== RECORDS SHOWN ==
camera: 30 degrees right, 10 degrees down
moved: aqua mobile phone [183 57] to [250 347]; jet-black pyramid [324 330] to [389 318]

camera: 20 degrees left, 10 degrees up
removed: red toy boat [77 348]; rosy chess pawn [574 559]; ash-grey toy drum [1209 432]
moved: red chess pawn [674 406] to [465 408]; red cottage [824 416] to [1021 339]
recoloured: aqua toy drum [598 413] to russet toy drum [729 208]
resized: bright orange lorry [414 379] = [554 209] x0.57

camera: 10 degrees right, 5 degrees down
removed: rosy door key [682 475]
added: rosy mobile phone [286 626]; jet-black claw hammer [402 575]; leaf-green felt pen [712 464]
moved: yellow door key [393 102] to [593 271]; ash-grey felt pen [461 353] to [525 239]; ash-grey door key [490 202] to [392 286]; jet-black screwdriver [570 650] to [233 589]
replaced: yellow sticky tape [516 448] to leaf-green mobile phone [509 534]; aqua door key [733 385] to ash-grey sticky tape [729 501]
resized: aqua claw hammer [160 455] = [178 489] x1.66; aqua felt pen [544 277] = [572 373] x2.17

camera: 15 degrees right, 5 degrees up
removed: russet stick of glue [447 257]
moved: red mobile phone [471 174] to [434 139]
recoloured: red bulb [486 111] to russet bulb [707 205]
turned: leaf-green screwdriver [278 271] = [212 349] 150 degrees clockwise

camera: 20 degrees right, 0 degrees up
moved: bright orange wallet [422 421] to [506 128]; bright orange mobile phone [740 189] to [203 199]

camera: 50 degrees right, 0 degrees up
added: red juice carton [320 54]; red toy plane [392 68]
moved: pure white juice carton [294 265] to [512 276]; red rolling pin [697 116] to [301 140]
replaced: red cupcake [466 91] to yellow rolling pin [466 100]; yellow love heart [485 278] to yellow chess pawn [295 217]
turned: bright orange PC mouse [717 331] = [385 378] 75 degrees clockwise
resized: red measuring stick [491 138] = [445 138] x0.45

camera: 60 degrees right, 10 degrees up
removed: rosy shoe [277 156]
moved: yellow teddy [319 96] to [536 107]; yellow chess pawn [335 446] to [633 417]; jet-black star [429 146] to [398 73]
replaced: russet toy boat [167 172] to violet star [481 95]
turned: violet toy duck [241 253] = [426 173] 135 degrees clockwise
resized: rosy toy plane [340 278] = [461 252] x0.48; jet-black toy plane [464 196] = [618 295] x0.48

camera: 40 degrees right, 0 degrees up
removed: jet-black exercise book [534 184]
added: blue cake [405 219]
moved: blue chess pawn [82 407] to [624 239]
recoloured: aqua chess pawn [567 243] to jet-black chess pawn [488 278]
===
WORK TO COMPLETE:
Whenever "orange" occurs in a line of the entries, copy that line.

THE COMPLETED TASK:
resized: bright orange lorry [414 379] = [554 209] x0.57
moved: bright orange wallet [422 421] to [506 128]; bright orange mobile phone [740 189] to [203 199]
turned: bright orange PC mouse [717 331] = [385 378] 75 degrees clockwise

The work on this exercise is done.